* [To-do item] Copy the lines below word for word, skipping any image.

* [Exercise materials]

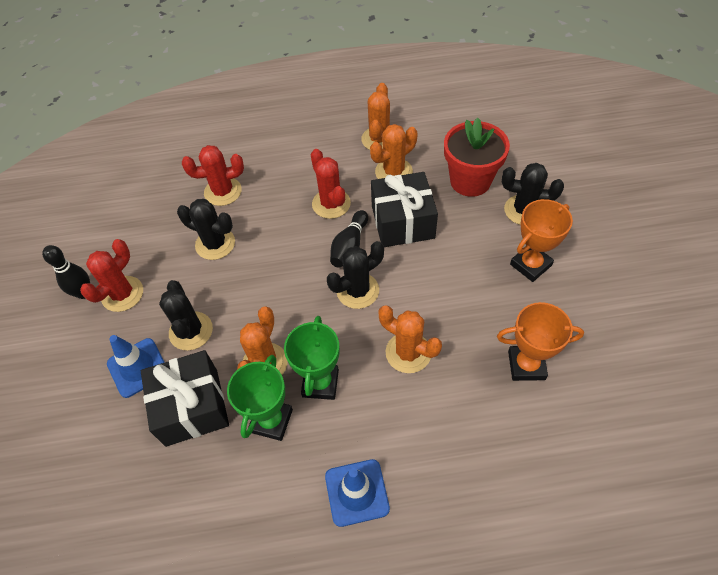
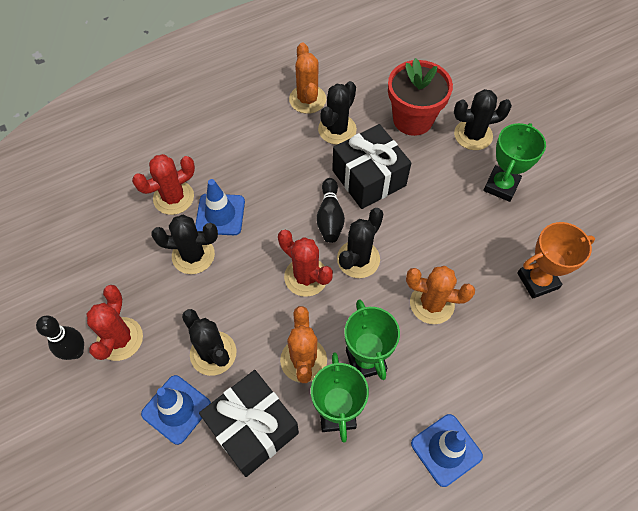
camera: 25 degrees left, 5 degrees up
(254, 216) = (220, 214): none -> blue traffic cone
(331, 204) = (291, 179): red cactus -> red cactus (306, 277)
(393, 172) = (337, 129): orange cactus -> black cactus
(530, 265) = (501, 186): orange trophy -> green trophy

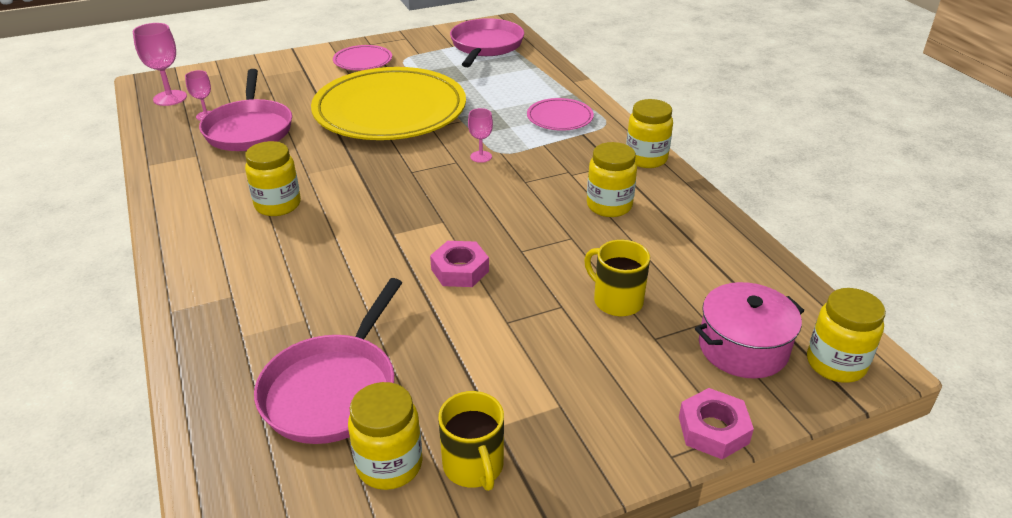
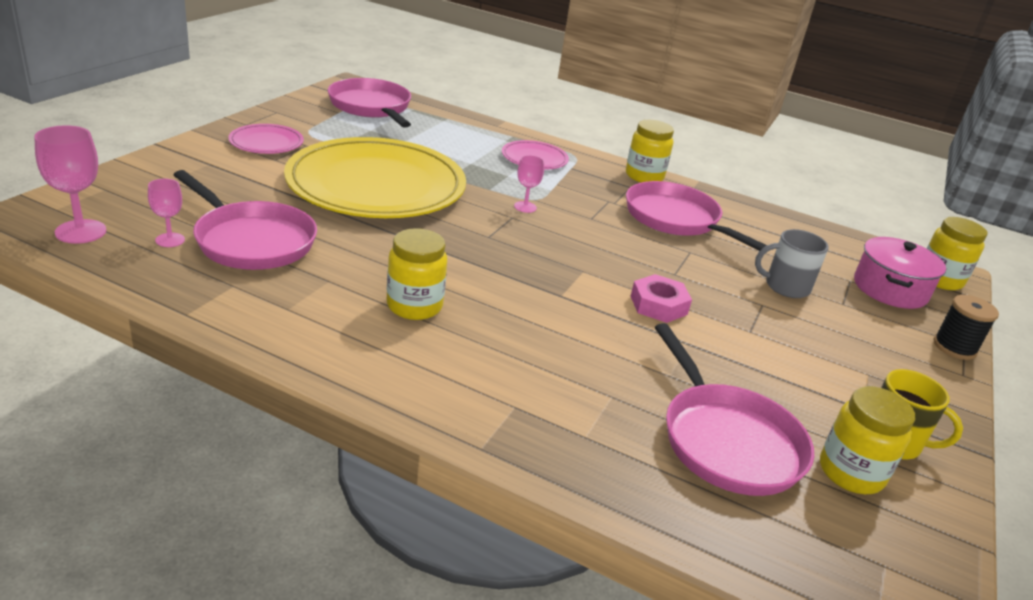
camera: 45 degrees left, 5 degrees down
(609, 206) = (676, 219): yellow jar -> pink pan
(616, 300) = (786, 287): yellow mug -> grey mug
(713, 430) = (954, 347): pink nut -> black spool

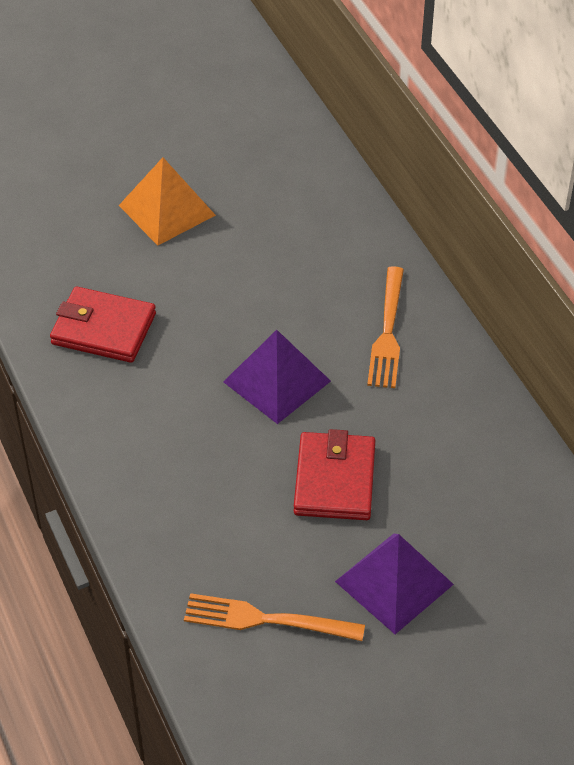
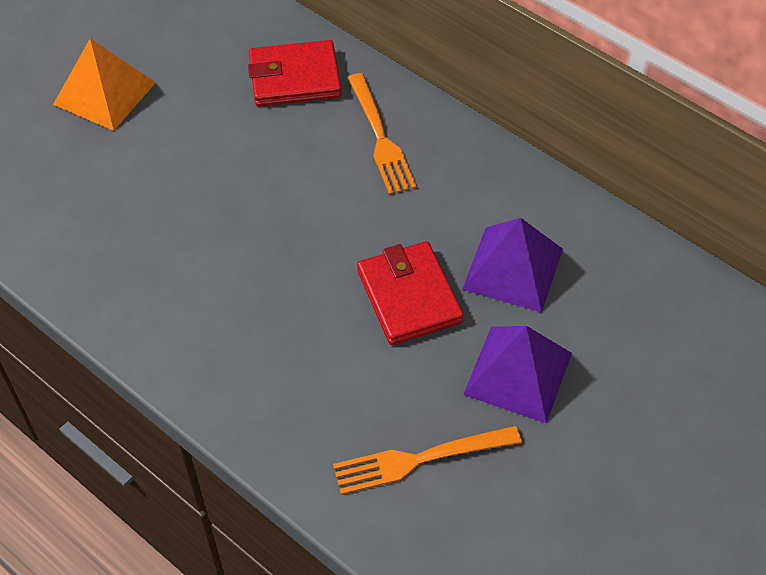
camera: 25 degrees left, 5 degrees up
(103, 329) = (103, 232): red wallet -> red wallet (294, 78)
(276, 381) = (302, 222): purple pyramid -> purple pyramid (512, 269)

* [Completed task]
camera: 25 degrees left, 5 degrees up
(254, 216) = (220, 214): none -> blue traffic cone
(331, 204) = (291, 179): red cactus -> red cactus (306, 277)
(393, 172) = (337, 129): orange cactus -> black cactus
(530, 265) = (501, 186): orange trophy -> green trophy

camera: 45 degrees left, 5 degrees down
(609, 206) = (676, 219): yellow jar -> pink pan
(616, 300) = (786, 287): yellow mug -> grey mug
(713, 430) = (954, 347): pink nut -> black spool

camera: 25 degrees left, 5 degrees up
(103, 329) = (103, 232): red wallet -> red wallet (294, 78)
(276, 381) = (302, 222): purple pyramid -> purple pyramid (512, 269)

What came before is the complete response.